WORK TASK » Give back the line below containing "camera: 30 degrees left, 5 degrees up" and every later line, exactly.

DATA SUPPLIED »
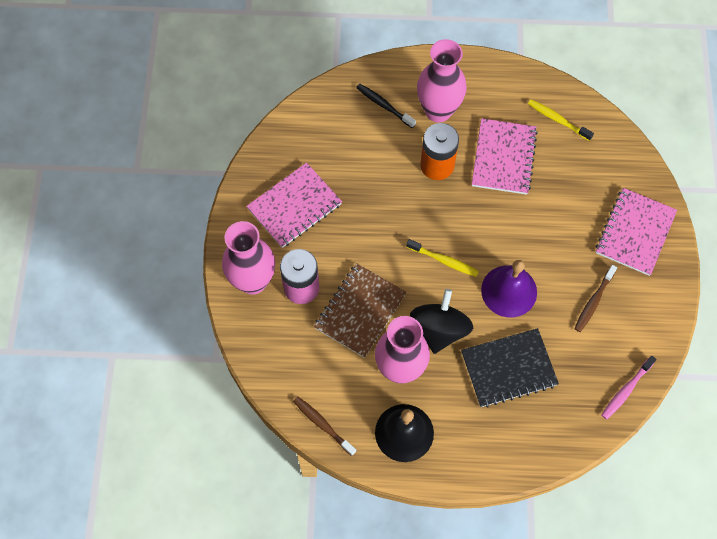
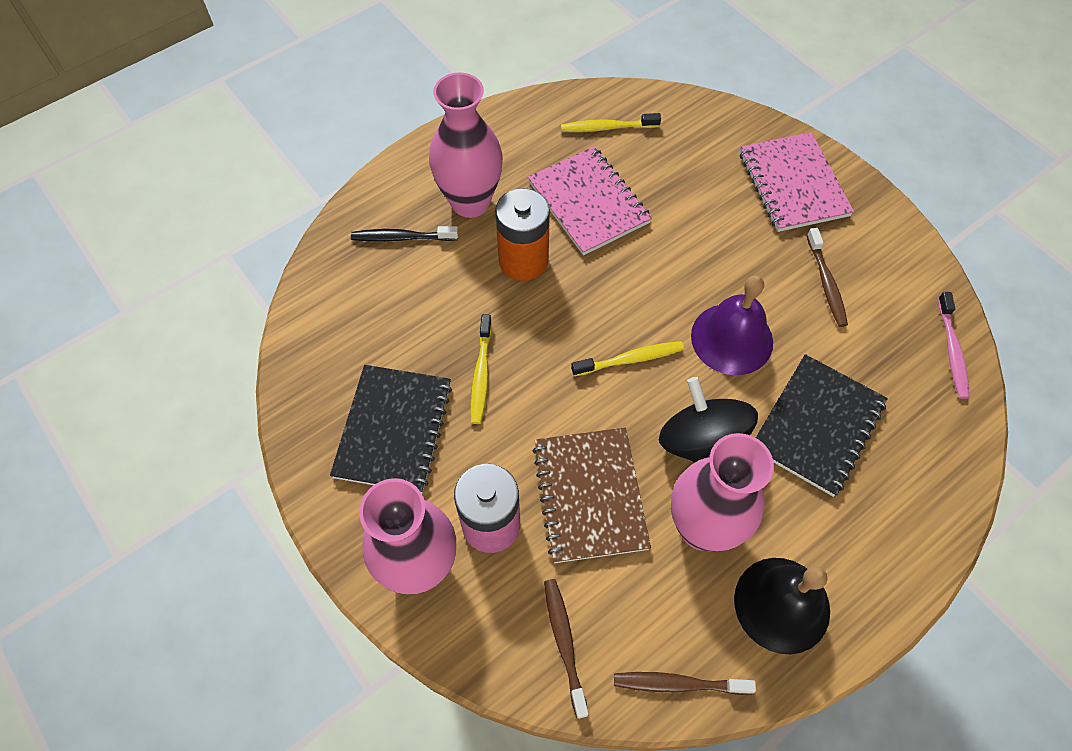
camera: 40 degrees left, 5 degrees down
(288, 366) = (564, 643): none -> brown toothbrush
(294, 206) = (394, 430): pink notebook -> black notebook
(361, 210) = (481, 374): none -> yellow toothbrush

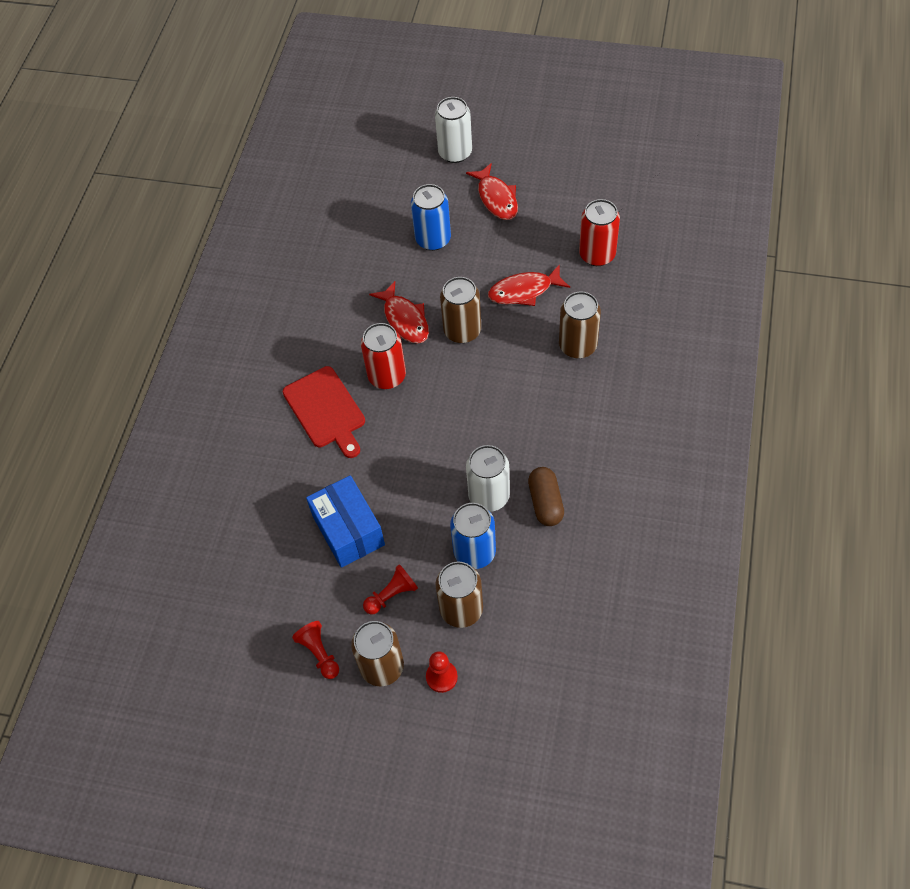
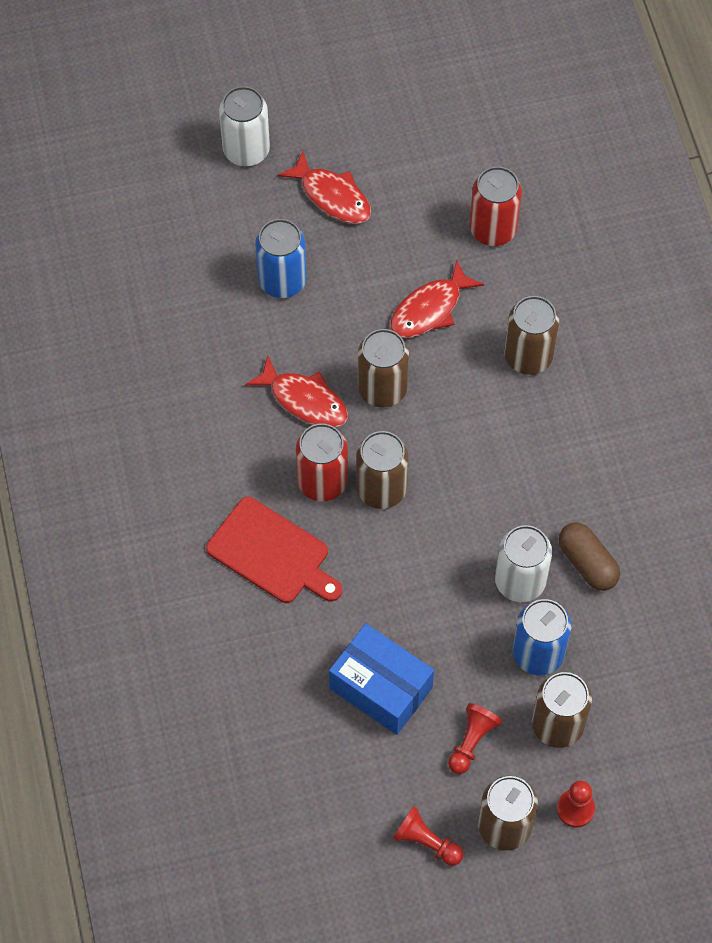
camera: 30 degrees left, 5 degrees up
(424, 396) = (381, 489): none -> brown can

TASK OUTPUT »
camera: 30 degrees left, 5 degrees up
(424, 396) = (381, 489): none -> brown can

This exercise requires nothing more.